**Task to complete**
Your response should be the lines from the one containing "scaled | destornillador" through the end of the material, copied exactly and with nothing added.

**Dataset records**

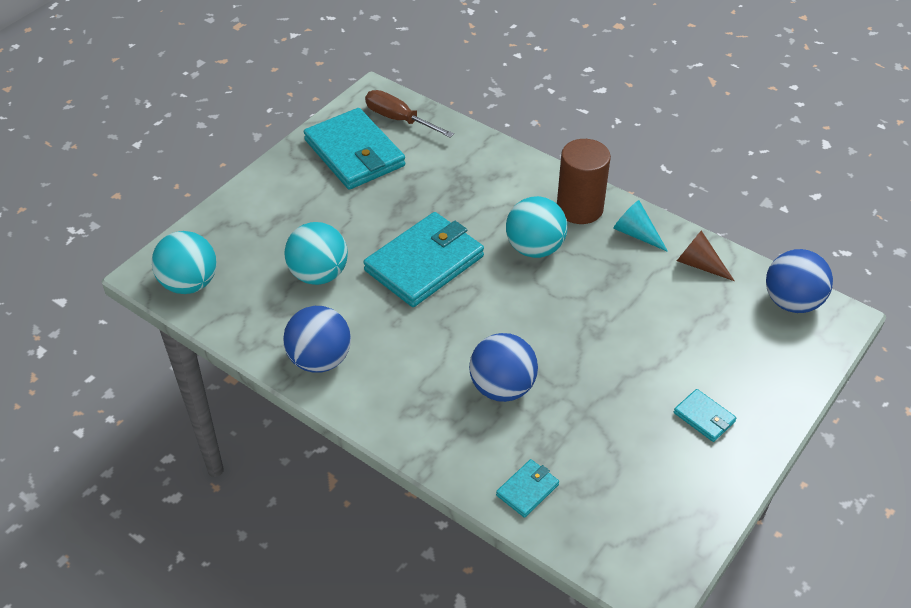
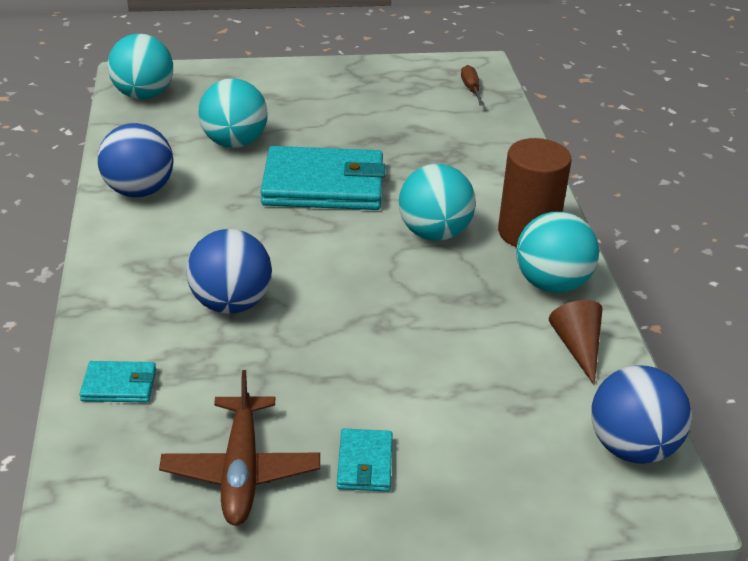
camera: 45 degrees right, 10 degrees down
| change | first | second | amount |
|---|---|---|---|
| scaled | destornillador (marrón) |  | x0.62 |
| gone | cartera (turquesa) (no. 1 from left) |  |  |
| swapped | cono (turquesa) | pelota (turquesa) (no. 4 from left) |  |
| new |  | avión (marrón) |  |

**Response area**
| scaled | destornillador (marrón) |  | x0.62 |
| gone | cartera (turquesa) (no. 1 from left) |  |  |
| swapped | cono (turquesa) | pelota (turquesa) (no. 4 from left) |  |
| new |  | avión (marrón) |  |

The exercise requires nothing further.